Required action = Each line below needs to be restated word for word.

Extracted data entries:
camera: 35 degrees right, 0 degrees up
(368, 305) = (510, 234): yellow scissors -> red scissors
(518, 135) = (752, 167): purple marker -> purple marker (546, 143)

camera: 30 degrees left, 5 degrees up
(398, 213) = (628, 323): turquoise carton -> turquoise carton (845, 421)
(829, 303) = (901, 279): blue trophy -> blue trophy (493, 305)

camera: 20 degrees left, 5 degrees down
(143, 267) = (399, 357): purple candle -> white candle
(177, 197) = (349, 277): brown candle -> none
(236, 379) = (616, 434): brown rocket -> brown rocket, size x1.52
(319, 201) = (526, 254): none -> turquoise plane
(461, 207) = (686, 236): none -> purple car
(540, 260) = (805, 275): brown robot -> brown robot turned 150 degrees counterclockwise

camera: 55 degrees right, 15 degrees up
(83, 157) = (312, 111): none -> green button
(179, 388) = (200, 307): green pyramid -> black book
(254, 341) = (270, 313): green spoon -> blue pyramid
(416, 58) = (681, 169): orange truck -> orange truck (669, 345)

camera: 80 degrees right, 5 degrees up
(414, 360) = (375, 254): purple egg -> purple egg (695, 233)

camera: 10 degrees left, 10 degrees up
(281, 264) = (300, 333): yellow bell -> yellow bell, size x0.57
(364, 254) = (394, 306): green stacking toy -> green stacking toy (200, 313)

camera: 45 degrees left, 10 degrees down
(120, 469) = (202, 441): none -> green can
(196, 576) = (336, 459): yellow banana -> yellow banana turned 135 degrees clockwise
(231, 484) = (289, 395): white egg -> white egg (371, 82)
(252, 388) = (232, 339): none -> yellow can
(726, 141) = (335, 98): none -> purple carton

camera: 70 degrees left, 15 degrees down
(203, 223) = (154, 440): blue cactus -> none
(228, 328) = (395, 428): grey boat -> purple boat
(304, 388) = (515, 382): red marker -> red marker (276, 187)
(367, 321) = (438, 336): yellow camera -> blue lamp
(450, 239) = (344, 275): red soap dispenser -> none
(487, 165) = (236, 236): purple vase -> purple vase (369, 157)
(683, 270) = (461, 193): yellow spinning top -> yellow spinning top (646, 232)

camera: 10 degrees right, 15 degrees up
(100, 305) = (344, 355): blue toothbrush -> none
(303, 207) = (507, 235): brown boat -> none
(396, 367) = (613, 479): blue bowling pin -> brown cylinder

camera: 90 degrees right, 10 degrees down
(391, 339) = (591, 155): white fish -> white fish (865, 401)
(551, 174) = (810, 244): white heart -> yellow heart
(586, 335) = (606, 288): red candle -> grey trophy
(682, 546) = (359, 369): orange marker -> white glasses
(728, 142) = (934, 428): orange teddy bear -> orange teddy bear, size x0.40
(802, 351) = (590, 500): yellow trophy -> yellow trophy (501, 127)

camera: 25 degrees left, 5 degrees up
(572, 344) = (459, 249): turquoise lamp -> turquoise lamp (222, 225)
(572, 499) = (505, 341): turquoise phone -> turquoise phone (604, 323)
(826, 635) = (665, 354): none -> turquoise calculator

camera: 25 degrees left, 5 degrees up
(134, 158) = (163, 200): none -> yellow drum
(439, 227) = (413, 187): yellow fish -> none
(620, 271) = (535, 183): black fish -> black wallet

Result for this task =
camera: 35 degrees right, 0 degrees up
(368, 305) = (510, 234): yellow scissors -> red scissors
(518, 135) = (752, 167): purple marker -> purple marker (546, 143)

camera: 30 degrees left, 5 degrees up
(398, 213) = (628, 323): turquoise carton -> turquoise carton (845, 421)
(829, 303) = (901, 279): blue trophy -> blue trophy (493, 305)

camera: 20 degrees left, 5 degrees down
(143, 267) = (399, 357): purple candle -> white candle
(177, 197) = (349, 277): brown candle -> none
(236, 379) = (616, 434): brown rocket -> brown rocket, size x1.52
(319, 201) = (526, 254): none -> turquoise plane
(461, 207) = (686, 236): none -> purple car
(540, 260) = (805, 275): brown robot -> brown robot turned 150 degrees counterclockwise

camera: 55 degrees right, 15 degrees up
(83, 157) = (312, 111): none -> green button
(179, 388) = (200, 307): green pyramid -> black book
(254, 341) = (270, 313): green spoon -> blue pyramid
(416, 58) = (681, 169): orange truck -> orange truck (669, 345)

camera: 80 degrees right, 5 degrees up
(414, 360) = (375, 254): purple egg -> purple egg (695, 233)

camera: 10 degrees left, 10 degrees up
(281, 264) = (300, 333): yellow bell -> yellow bell, size x0.57
(364, 254) = (394, 306): green stacking toy -> green stacking toy (200, 313)

camera: 45 degrees left, 10 degrees down
(120, 469) = (202, 441): none -> green can
(196, 576) = (336, 459): yellow banana -> yellow banana turned 135 degrees clockwise
(231, 484) = (289, 395): white egg -> white egg (371, 82)
(252, 388) = (232, 339): none -> yellow can
(726, 141) = (335, 98): none -> purple carton

camera: 70 degrees left, 15 degrees down
(203, 223) = (154, 440): blue cactus -> none
(228, 328) = (395, 428): grey boat -> purple boat
(304, 388) = (515, 382): red marker -> red marker (276, 187)
(367, 321) = (438, 336): yellow camera -> blue lamp
(450, 239) = (344, 275): red soap dispenser -> none
(487, 165) = (236, 236): purple vase -> purple vase (369, 157)
(683, 270) = (461, 193): yellow spinning top -> yellow spinning top (646, 232)

camera: 10 degrees right, 15 degrees up
(100, 305) = (344, 355): blue toothbrush -> none
(303, 207) = (507, 235): brown boat -> none
(396, 367) = (613, 479): blue bowling pin -> brown cylinder

camera: 90 degrees right, 10 degrees down
(391, 339) = (591, 155): white fish -> white fish (865, 401)
(551, 174) = (810, 244): white heart -> yellow heart
(586, 335) = (606, 288): red candle -> grey trophy
(682, 546) = (359, 369): orange marker -> white glasses
(728, 142) = (934, 428): orange teddy bear -> orange teddy bear, size x0.40
(802, 351) = (590, 500): yellow trophy -> yellow trophy (501, 127)

camera: 25 degrees left, 5 degrees up
(572, 344) = (459, 249): turquoise lamp -> turquoise lamp (222, 225)
(572, 499) = (505, 341): turquoise phone -> turquoise phone (604, 323)
(826, 635) = (665, 354): none -> turquoise calculator

camera: 25 degrees left, 5 degrees up
(134, 158) = (163, 200): none -> yellow drum
(439, 227) = (413, 187): yellow fish -> none
(620, 271) = (535, 183): black fish -> black wallet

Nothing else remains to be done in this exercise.